_WORK TO COMPLETE_: Below are records; reproduce exactly the lines from the first through the one containing "The camera went 155".

_DATA SECTION_:

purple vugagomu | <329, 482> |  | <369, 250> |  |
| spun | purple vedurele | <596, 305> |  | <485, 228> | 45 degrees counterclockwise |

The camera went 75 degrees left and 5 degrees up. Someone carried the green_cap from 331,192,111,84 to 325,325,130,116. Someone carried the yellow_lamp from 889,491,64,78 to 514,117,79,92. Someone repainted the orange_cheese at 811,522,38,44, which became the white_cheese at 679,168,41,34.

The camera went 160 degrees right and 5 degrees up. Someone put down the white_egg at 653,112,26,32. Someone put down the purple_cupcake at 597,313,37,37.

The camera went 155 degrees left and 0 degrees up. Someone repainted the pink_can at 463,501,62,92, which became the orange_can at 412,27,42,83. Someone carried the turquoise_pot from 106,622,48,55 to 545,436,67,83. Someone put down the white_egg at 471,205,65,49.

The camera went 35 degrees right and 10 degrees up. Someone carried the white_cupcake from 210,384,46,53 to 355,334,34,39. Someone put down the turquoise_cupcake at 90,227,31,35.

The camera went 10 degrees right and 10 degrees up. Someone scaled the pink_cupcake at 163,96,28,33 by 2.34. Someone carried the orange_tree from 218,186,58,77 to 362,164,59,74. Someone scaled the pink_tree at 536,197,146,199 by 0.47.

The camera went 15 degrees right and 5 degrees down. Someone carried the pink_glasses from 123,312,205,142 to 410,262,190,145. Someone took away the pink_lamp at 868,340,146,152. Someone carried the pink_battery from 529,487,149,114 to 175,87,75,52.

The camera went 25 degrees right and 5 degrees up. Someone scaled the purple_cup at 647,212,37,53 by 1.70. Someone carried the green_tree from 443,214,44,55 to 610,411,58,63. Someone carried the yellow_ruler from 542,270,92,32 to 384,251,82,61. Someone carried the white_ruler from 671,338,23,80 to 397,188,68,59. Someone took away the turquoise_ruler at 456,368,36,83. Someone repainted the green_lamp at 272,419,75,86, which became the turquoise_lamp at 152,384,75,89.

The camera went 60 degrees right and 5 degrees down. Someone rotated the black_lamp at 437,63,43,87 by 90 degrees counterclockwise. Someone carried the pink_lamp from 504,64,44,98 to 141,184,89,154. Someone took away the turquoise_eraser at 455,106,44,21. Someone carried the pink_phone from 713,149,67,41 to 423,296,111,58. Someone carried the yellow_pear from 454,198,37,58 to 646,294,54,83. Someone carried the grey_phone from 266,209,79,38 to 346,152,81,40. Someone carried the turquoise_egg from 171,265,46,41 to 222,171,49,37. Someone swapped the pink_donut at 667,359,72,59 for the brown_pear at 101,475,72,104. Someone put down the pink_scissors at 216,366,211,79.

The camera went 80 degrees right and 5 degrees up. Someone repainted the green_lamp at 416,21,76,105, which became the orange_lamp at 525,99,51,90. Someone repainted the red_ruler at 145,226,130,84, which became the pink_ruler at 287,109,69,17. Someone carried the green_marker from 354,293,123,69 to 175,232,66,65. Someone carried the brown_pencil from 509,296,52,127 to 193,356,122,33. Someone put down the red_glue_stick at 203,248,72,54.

_RESULT OF THE TASK_:
purple vugagomu | <329, 482> |  | <369, 250> |  |
| spun | purple vedurele | <596, 305> |  | <485, 228> | 45 degrees counterclockwise |

The camera went 75 degrees left and 5 degrees up. Someone carried the green_cap from 331,192,111,84 to 325,325,130,116. Someone carried the yellow_lamp from 889,491,64,78 to 514,117,79,92. Someone repainted the orange_cheese at 811,522,38,44, which became the white_cheese at 679,168,41,34.

The camera went 160 degrees right and 5 degrees up. Someone put down the white_egg at 653,112,26,32. Someone put down the purple_cupcake at 597,313,37,37.

The camera went 155 degrees left and 0 degrees up. Someone repainted the pink_can at 463,501,62,92, which became the orange_can at 412,27,42,83. Someone carried the turquoise_pot from 106,622,48,55 to 545,436,67,83. Someone put down the white_egg at 471,205,65,49.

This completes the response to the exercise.